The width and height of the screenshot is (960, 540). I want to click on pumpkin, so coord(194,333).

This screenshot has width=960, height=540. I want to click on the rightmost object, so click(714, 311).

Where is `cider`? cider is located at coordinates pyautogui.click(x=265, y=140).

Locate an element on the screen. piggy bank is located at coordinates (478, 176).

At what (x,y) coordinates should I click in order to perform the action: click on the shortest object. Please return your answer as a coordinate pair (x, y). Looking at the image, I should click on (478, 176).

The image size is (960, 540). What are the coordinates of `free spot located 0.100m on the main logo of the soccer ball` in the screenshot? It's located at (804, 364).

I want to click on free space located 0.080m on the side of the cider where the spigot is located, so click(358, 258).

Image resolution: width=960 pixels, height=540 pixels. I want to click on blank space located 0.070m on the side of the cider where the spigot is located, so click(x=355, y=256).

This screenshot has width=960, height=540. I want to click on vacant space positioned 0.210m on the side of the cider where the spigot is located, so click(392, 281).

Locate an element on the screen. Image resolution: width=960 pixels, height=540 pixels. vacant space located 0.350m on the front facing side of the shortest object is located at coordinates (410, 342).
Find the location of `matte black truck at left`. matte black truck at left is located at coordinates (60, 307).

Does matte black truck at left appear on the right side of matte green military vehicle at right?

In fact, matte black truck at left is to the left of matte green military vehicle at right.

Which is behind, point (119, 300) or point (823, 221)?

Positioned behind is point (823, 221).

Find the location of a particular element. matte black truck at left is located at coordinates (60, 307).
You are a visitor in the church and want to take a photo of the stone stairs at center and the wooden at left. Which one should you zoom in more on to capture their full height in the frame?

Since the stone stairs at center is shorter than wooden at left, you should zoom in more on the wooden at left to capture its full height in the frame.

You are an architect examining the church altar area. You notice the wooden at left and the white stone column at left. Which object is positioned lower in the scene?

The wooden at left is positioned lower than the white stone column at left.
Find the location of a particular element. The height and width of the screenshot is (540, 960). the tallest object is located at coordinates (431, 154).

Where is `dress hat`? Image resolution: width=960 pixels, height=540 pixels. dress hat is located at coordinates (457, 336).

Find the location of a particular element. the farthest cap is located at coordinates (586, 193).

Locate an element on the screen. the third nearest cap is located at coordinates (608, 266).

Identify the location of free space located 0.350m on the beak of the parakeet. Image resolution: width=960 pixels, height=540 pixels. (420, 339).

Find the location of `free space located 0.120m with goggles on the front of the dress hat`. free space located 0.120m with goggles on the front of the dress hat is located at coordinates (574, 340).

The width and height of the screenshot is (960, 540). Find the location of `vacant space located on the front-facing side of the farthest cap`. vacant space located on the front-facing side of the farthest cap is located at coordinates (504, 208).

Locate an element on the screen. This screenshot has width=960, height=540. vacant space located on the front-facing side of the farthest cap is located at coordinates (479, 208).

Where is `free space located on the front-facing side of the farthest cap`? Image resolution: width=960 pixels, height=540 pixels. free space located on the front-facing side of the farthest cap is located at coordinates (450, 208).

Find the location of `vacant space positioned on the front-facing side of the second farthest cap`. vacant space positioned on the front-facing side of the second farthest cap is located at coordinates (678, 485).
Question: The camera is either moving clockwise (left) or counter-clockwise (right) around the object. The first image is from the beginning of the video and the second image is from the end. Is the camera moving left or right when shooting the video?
────────
From the records above, copy out verbatim every line from the one containing "I want to click on free" through the one containing "so click(392, 281).", including both of those lines.

I want to click on free space located 0.080m on the side of the cider where the spigot is located, so click(358, 258).

Image resolution: width=960 pixels, height=540 pixels. I want to click on blank space located 0.070m on the side of the cider where the spigot is located, so click(x=355, y=256).

This screenshot has width=960, height=540. I want to click on vacant space positioned 0.210m on the side of the cider where the spigot is located, so click(392, 281).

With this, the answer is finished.